• [TASK INSTRUCTIONS]: Only the lines below from the one containing "gray semicircle: (736, 442)" to the one containing "yellow triangle: (248, 1515)" should be repeated, both included and unchanged.

• [RECORDS SUPPLIED]:
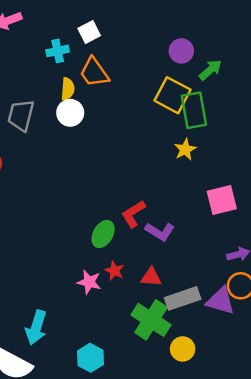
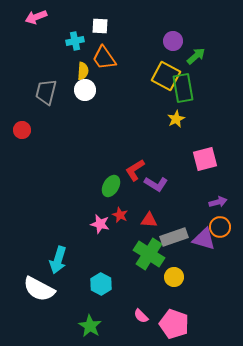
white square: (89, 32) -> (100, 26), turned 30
* * *
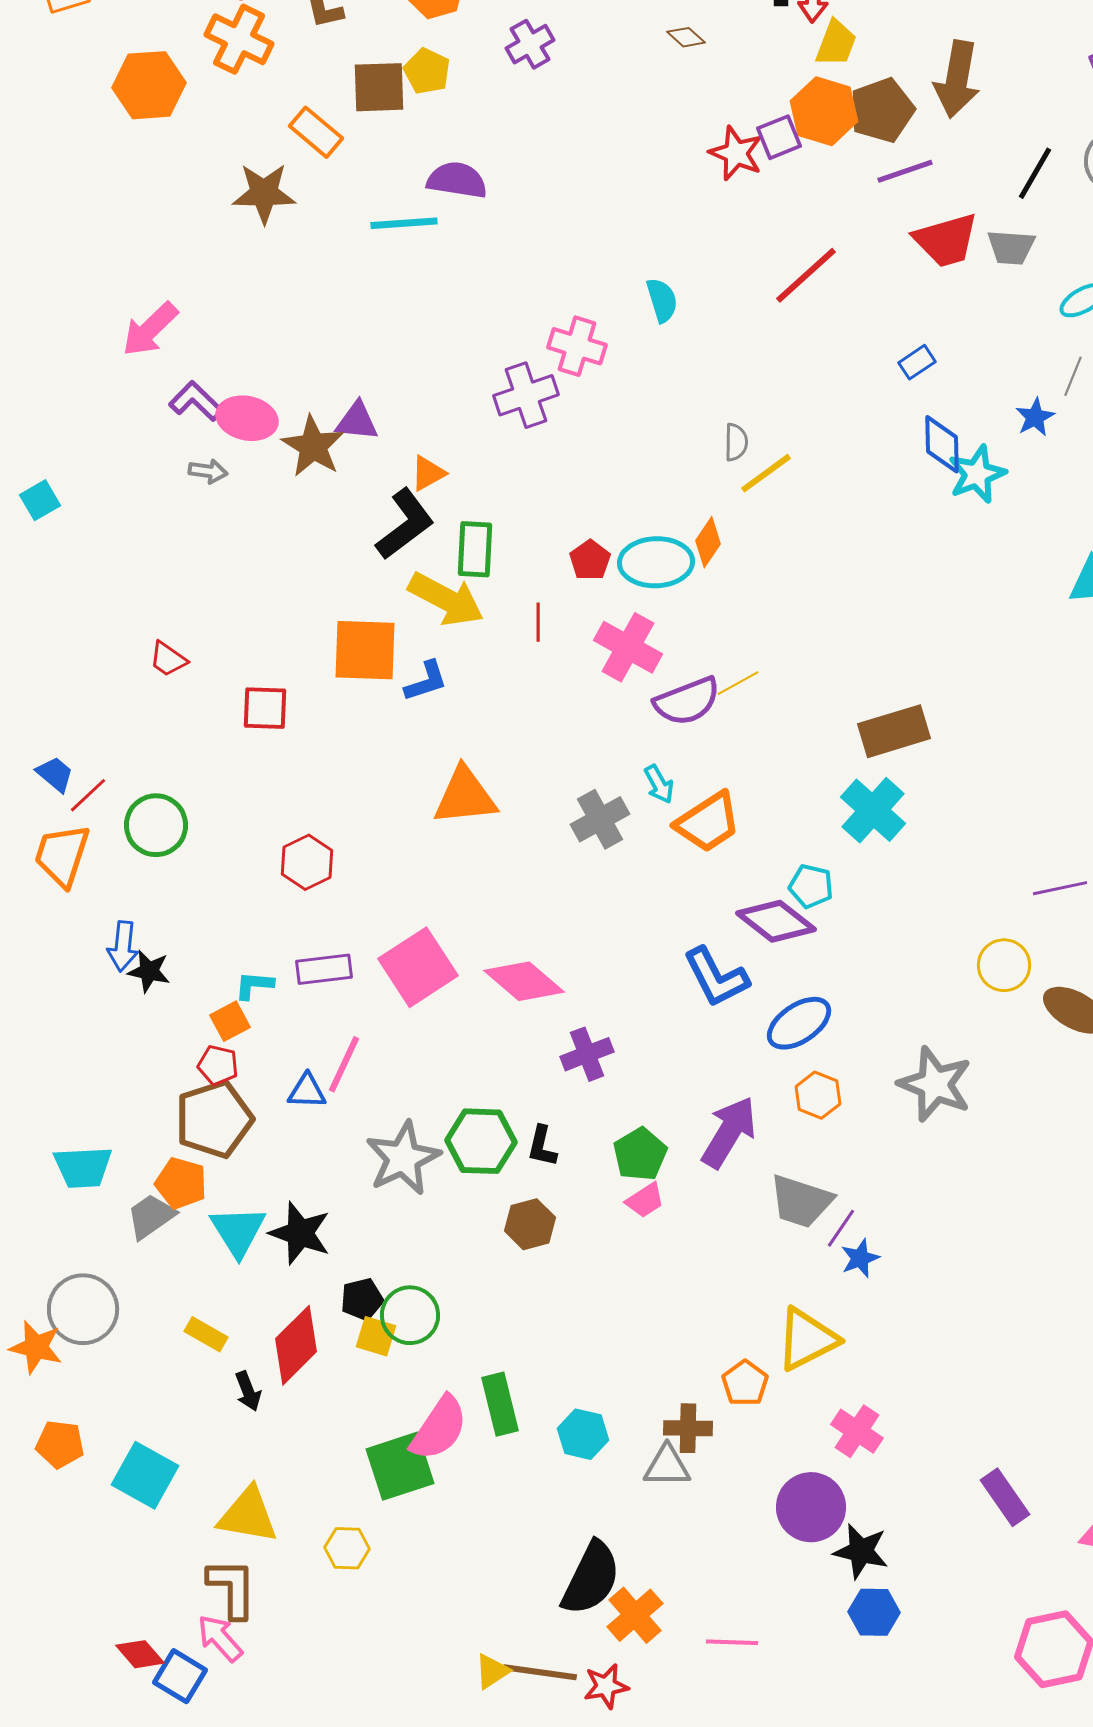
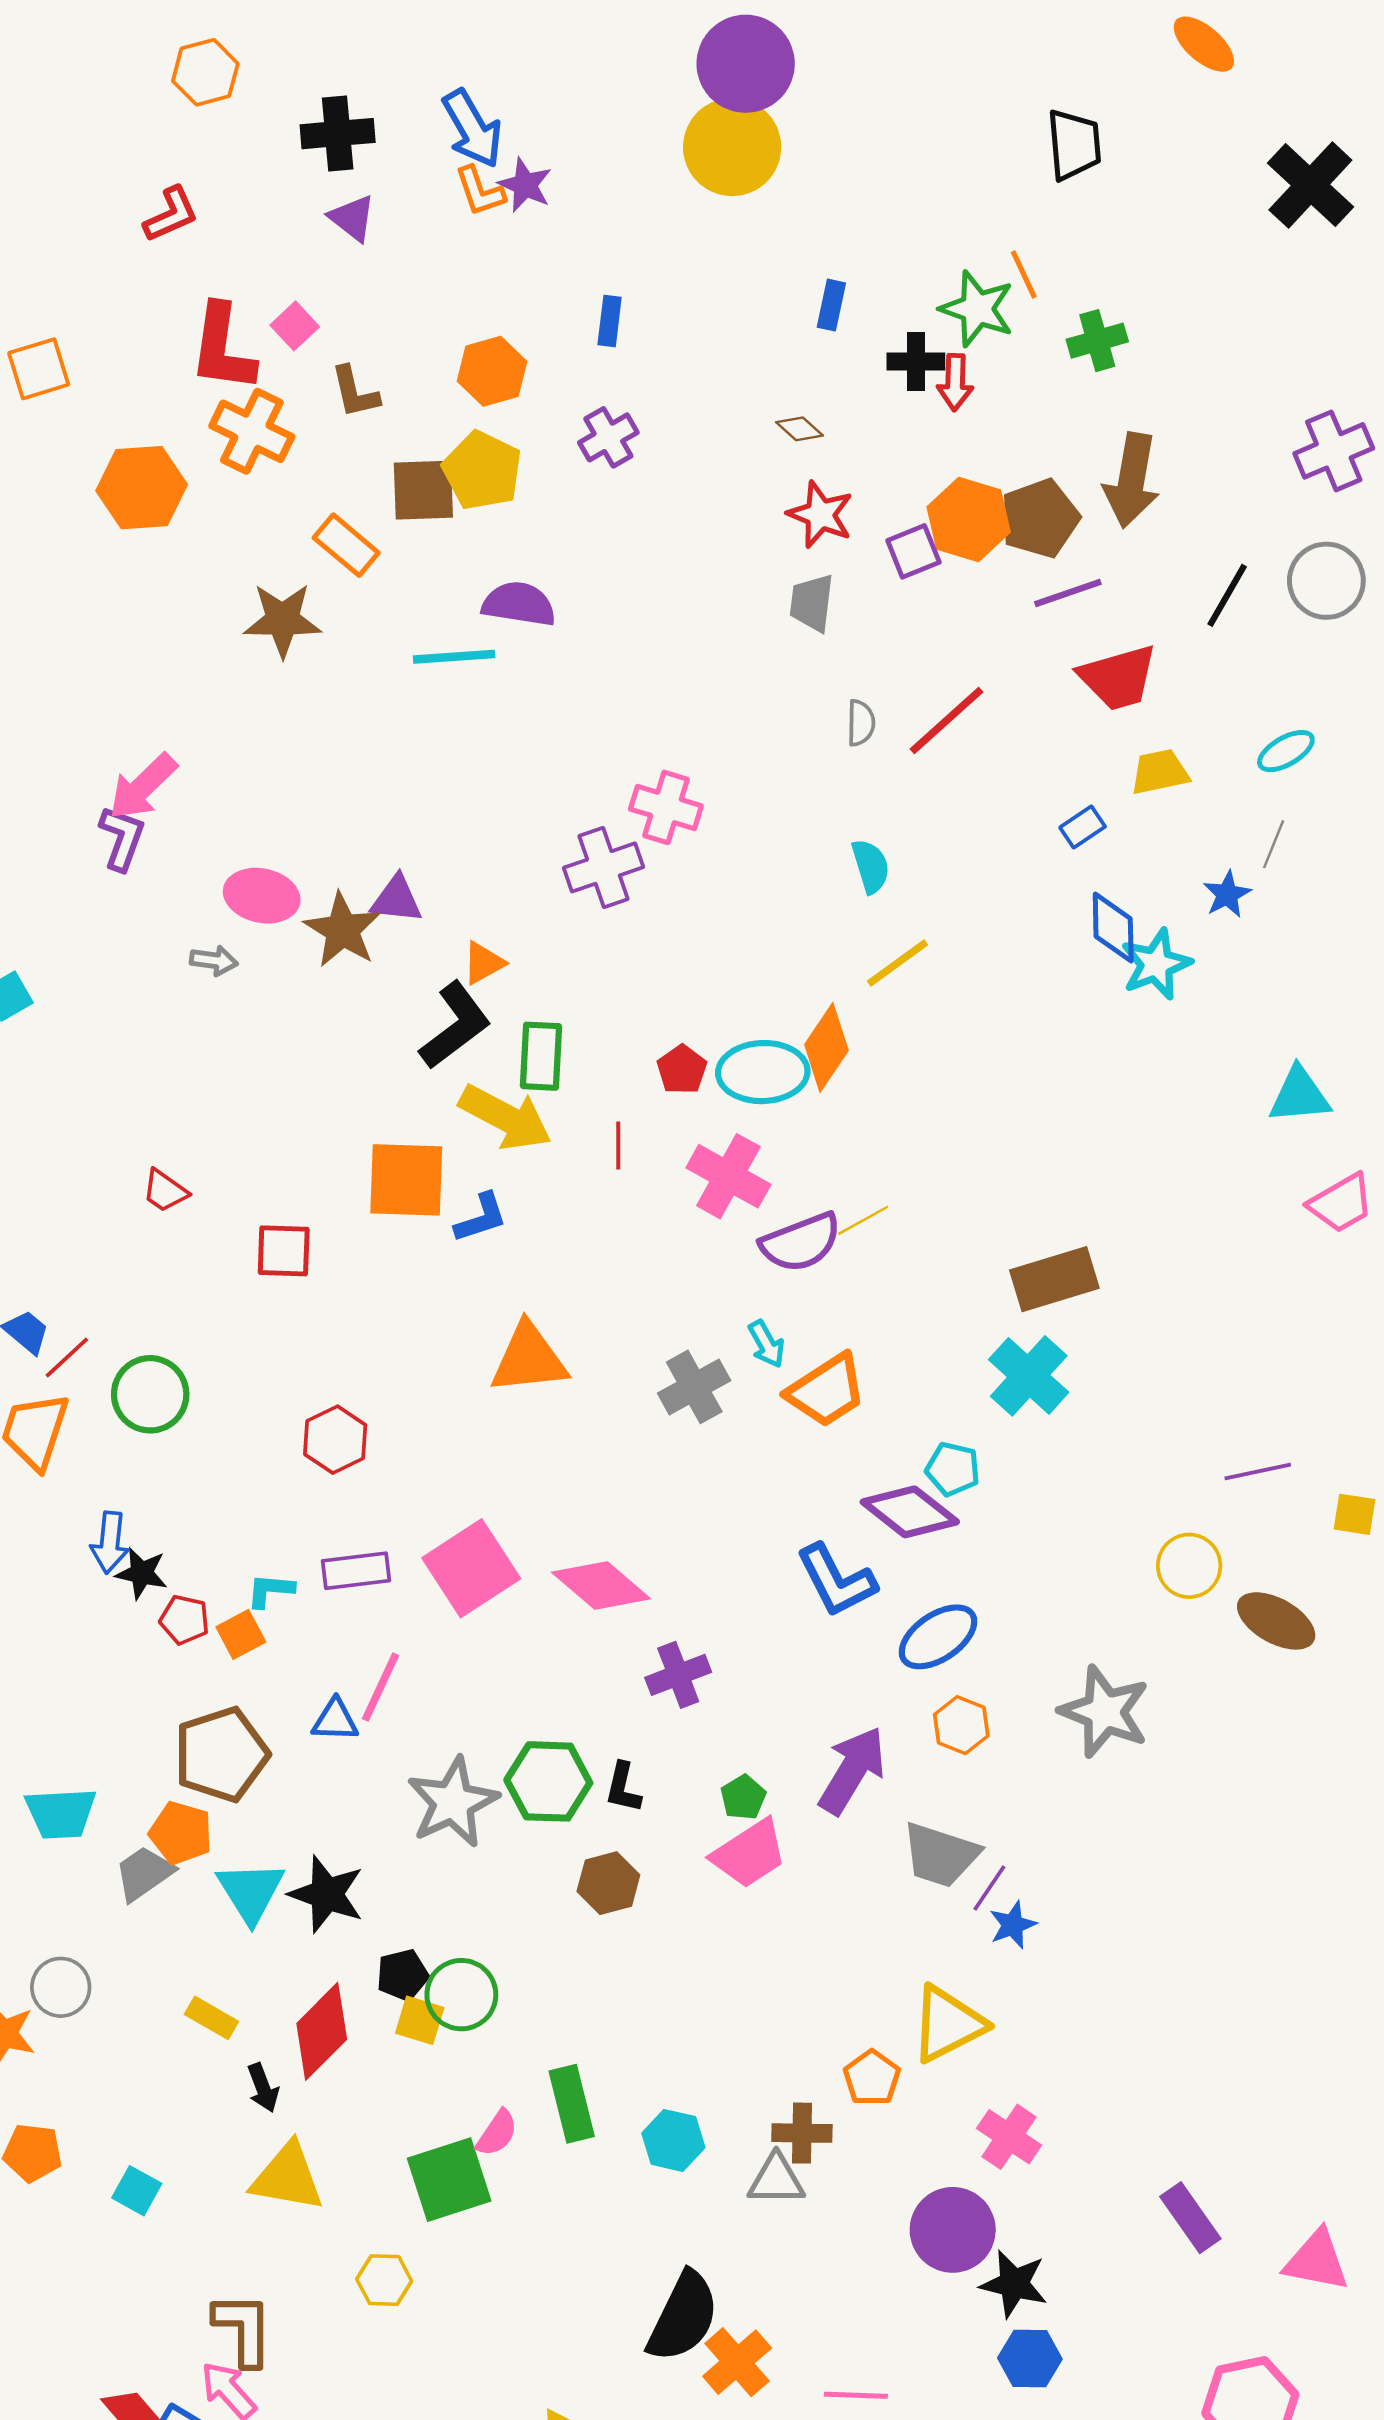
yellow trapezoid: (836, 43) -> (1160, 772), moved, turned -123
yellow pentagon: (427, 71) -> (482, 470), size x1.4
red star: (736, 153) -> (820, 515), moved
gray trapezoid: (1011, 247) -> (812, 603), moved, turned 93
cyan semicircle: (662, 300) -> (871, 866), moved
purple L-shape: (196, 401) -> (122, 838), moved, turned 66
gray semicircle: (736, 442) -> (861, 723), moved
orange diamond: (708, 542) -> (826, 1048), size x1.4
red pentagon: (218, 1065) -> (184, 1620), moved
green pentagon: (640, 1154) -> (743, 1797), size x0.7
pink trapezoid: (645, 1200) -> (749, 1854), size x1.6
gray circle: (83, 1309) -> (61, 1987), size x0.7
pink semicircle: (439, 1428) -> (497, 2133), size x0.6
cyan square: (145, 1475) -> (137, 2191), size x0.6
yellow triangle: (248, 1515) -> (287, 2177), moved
* * *
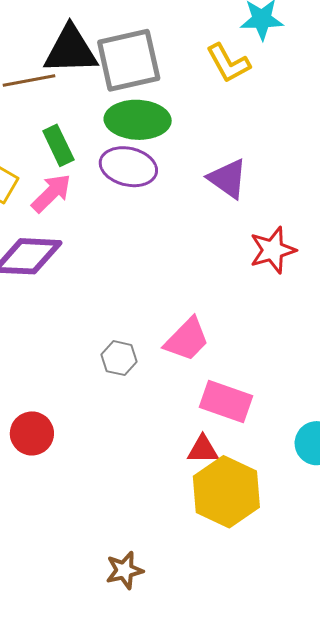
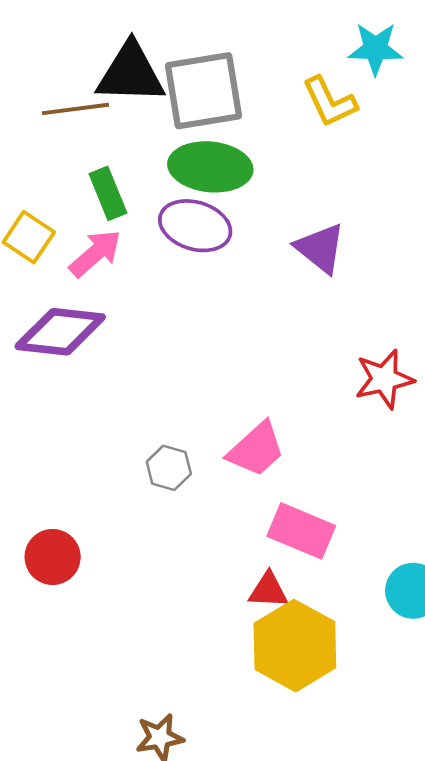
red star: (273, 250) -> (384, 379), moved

• [SOLUTION]:
gray semicircle: (736, 442) -> (861, 723), moved
orange diamond: (708, 542) -> (826, 1048), size x1.4
red pentagon: (218, 1065) -> (184, 1620), moved
green pentagon: (640, 1154) -> (743, 1797), size x0.7
pink trapezoid: (645, 1200) -> (749, 1854), size x1.6
gray circle: (83, 1309) -> (61, 1987), size x0.7
pink semicircle: (439, 1428) -> (497, 2133), size x0.6
cyan square: (145, 1475) -> (137, 2191), size x0.6
yellow triangle: (248, 1515) -> (287, 2177), moved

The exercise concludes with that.